*Problem*. Below is a block of records; return all of them exactly, but without the images.

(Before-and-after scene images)
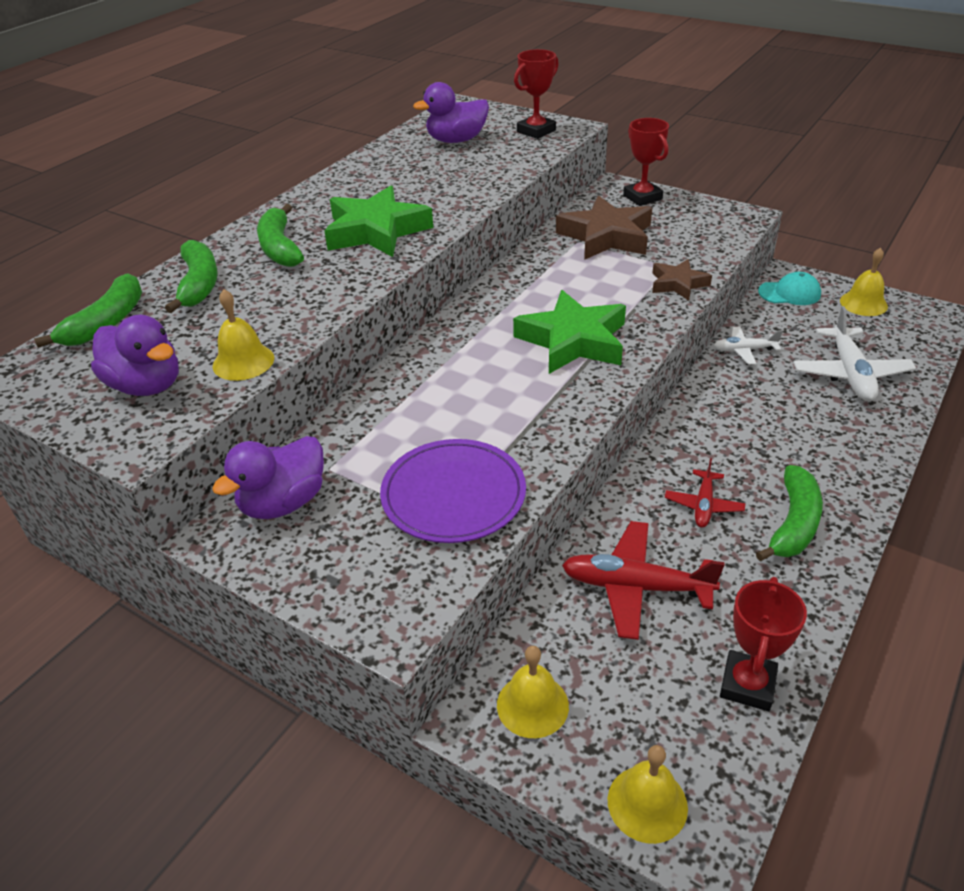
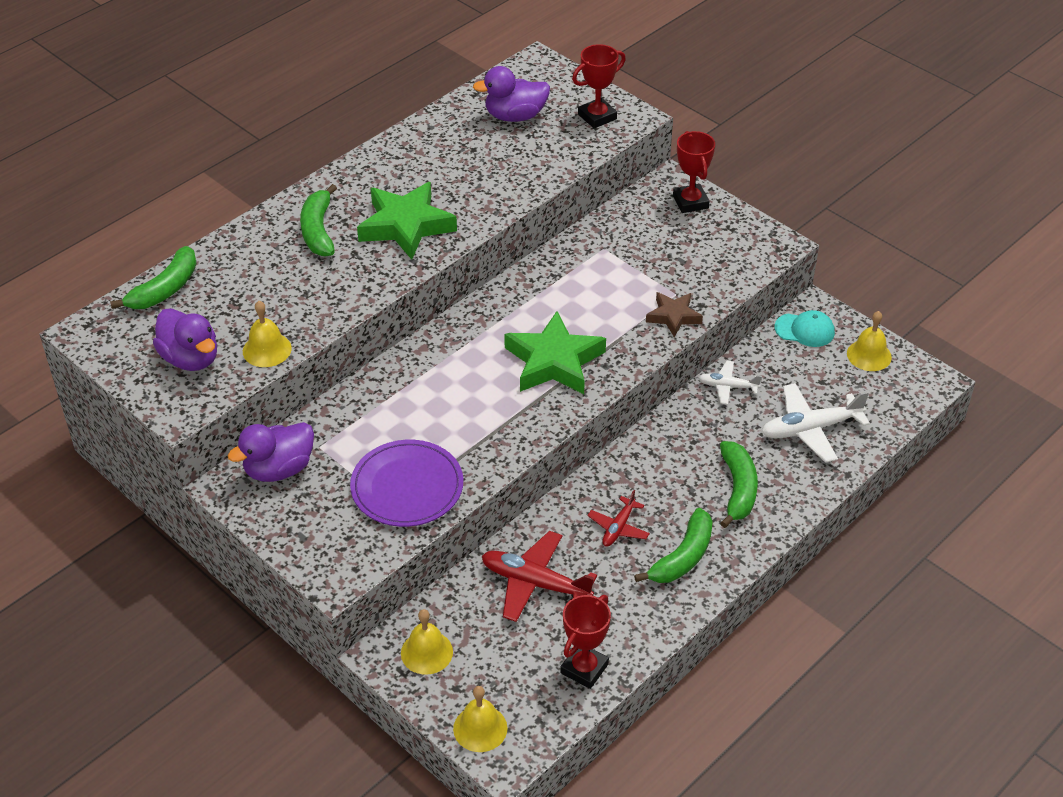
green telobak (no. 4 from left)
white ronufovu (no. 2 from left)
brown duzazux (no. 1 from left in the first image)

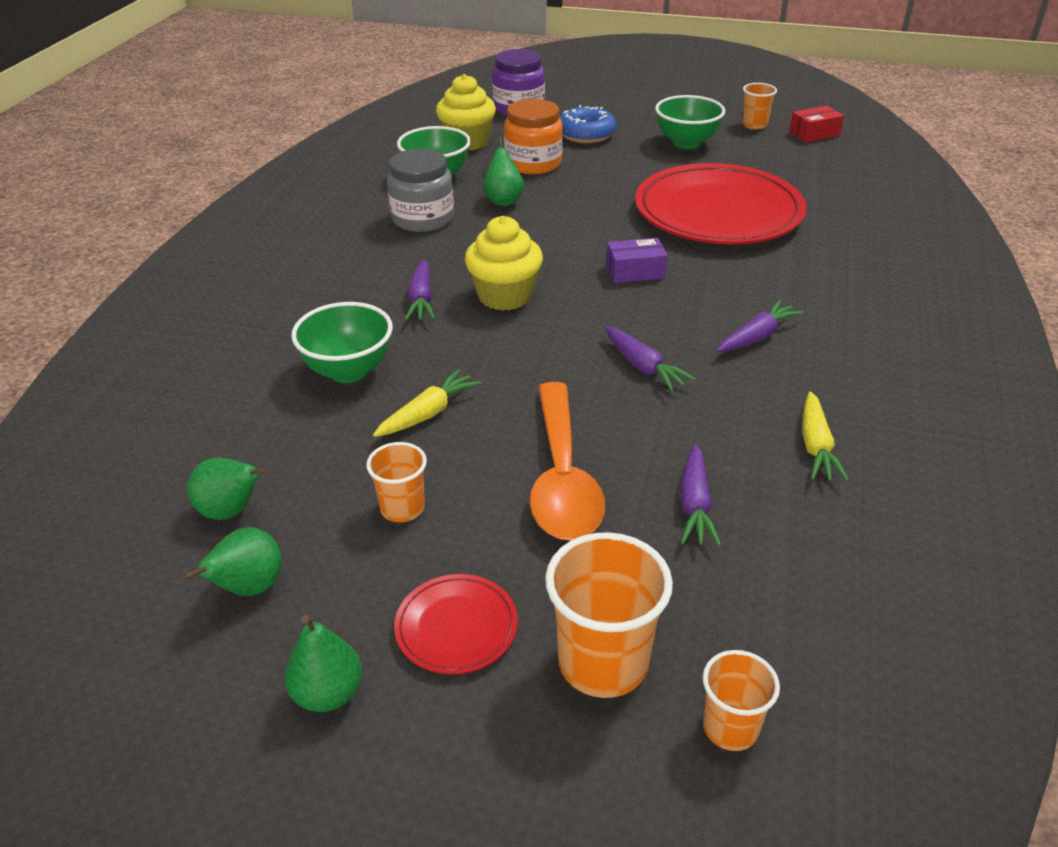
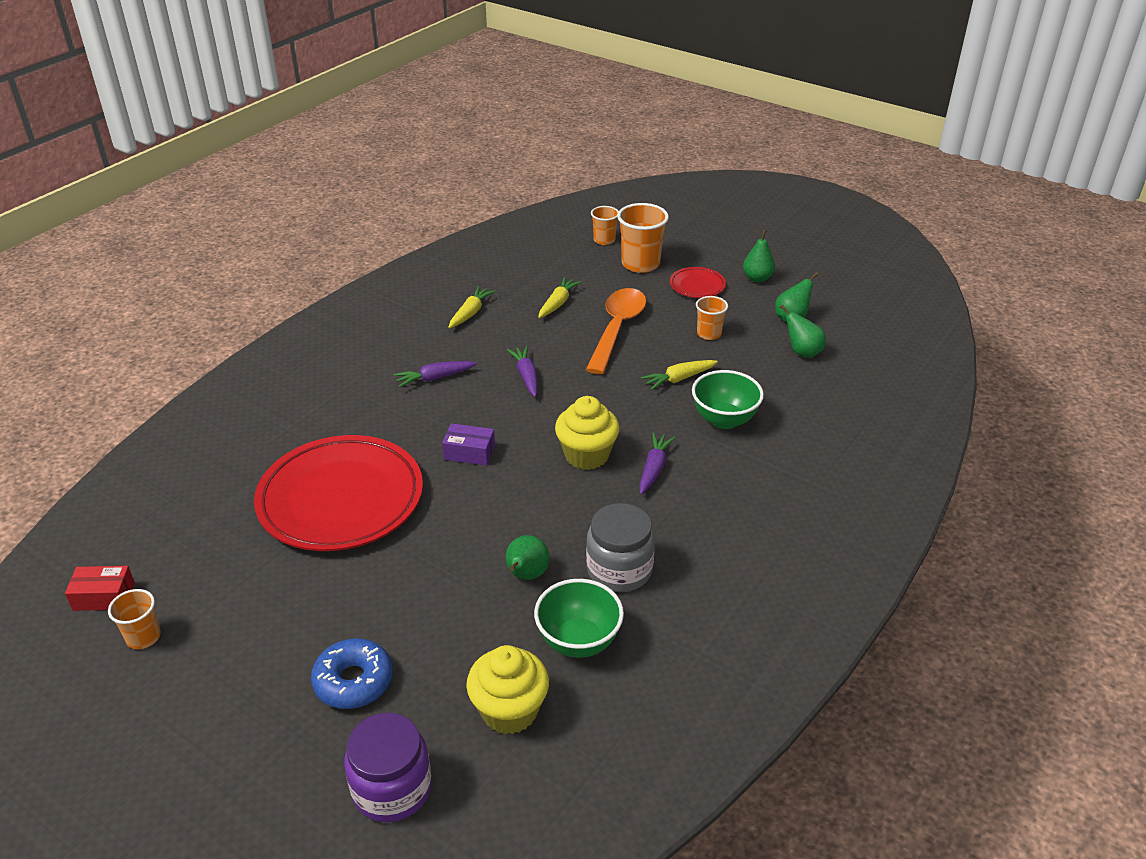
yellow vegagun (no. 2 from left)
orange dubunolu
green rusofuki (no. 3 from left in the first image)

*Reply*.
green telobak (no. 4 from left)
white ronufovu (no. 2 from left)
brown duzazux (no. 1 from left in the first image)

yellow vegagun (no. 2 from left)
orange dubunolu
green rusofuki (no. 3 from left in the first image)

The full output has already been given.